Work required -
A single number is all that's needed: how many lines in the data contain the string "cone".
(Source records)
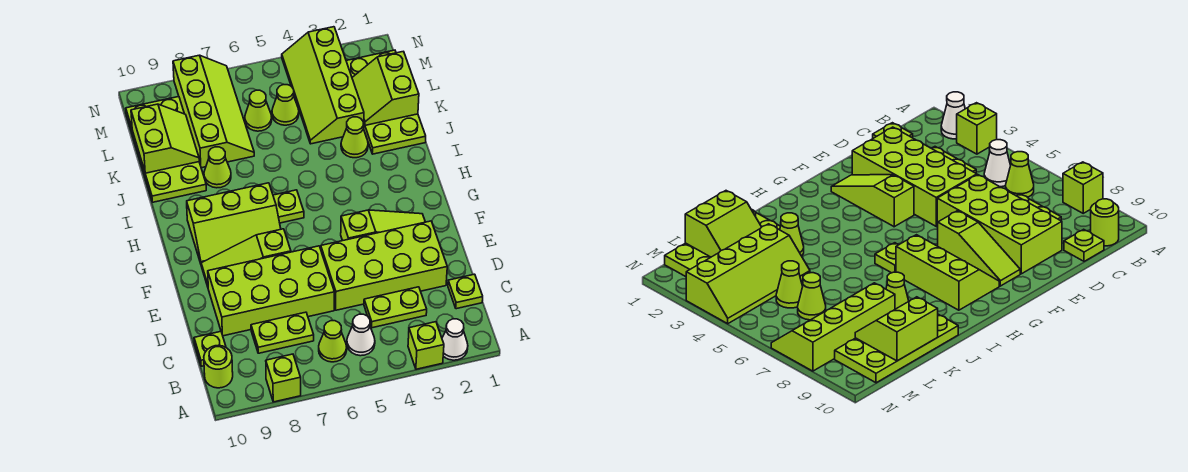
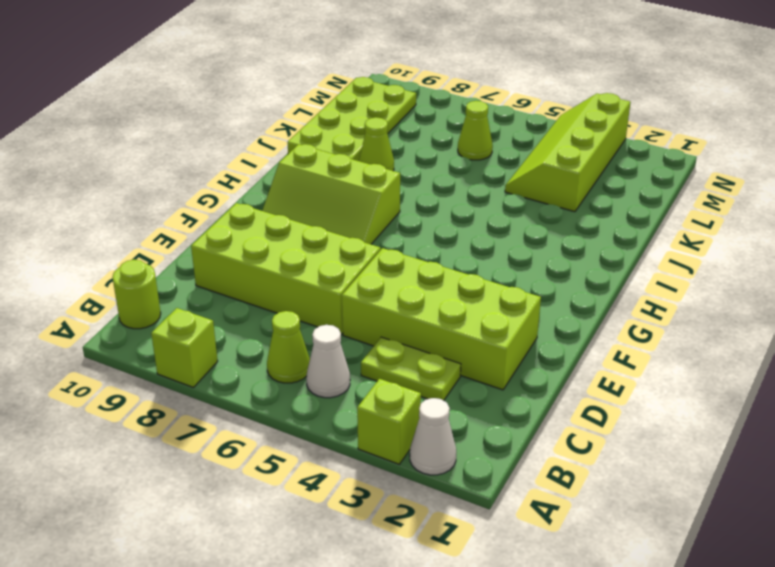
none -> lime plate C1 level 1
none -> lime plate C7:C8 level 1
none -> lime plate C10 level 1

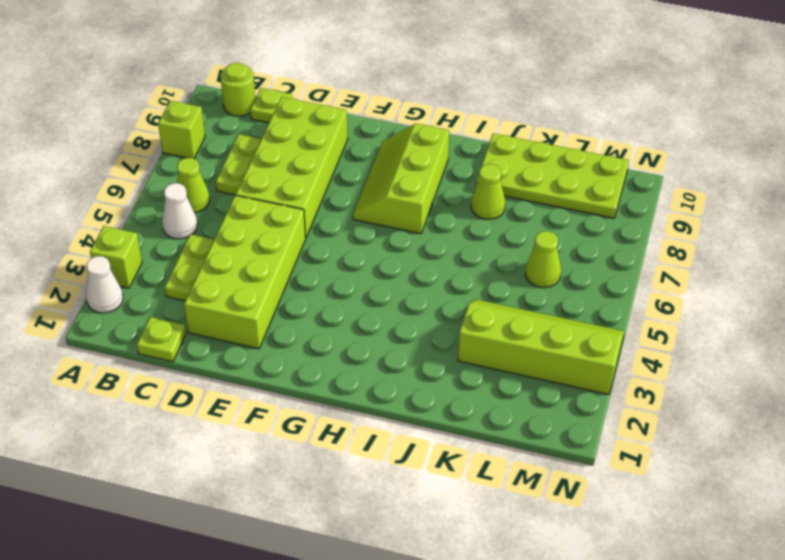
none -> lime slope F2:F4 level 1 top 4
none -> lime slope F7:F9 level 1 top 7
none -> lime plate H6 level 1

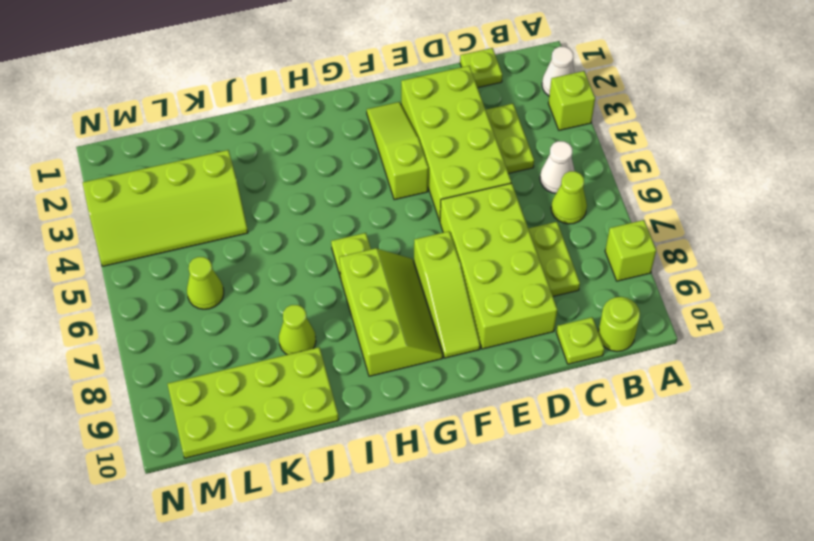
none -> lime plate J1:M2 level 1
none -> lime cone J3 level 1
none -> lime slope K7:N8 level 1 top 8

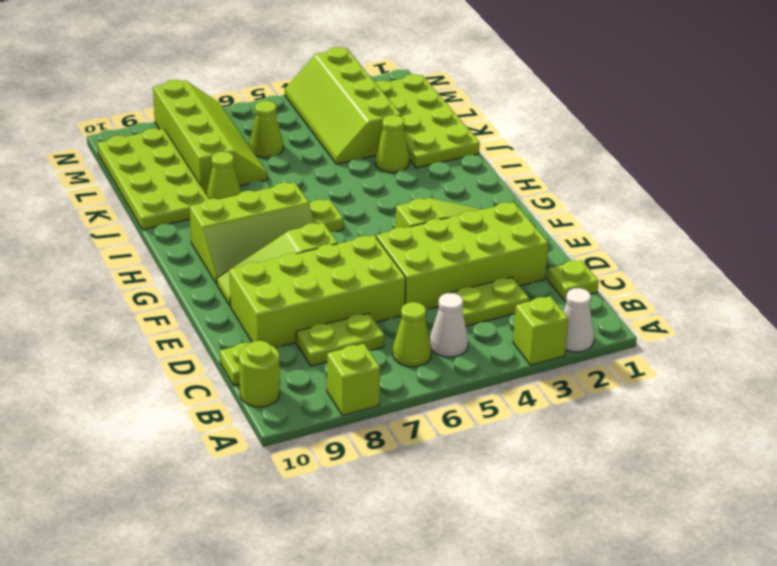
none -> lime cone L5 level 1
none -> lime slope K1:L2 level 2 top 1
none -> lime slope K9:L10 level 2 top 10

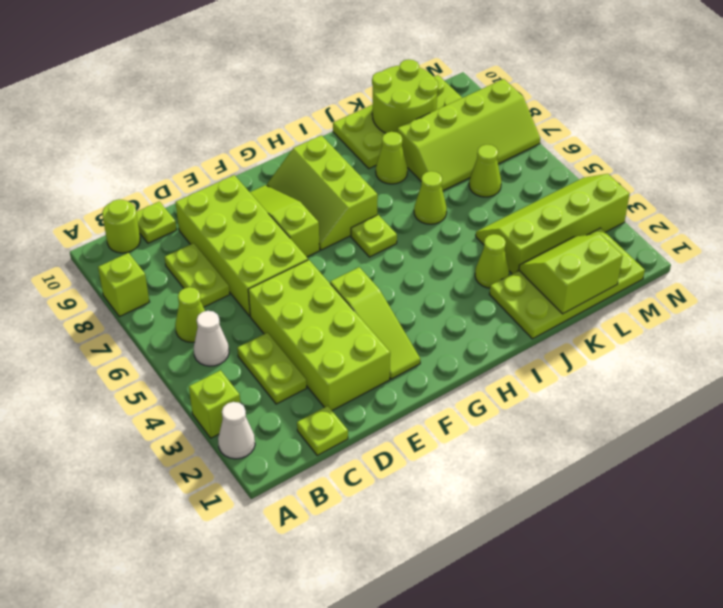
lime cone J6 level 1 -> lime cone L5 level 1
lime round brick K9:L10 level 2 -> lime slope K9:L10 level 2 top 10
(End Source records)
Written response -
3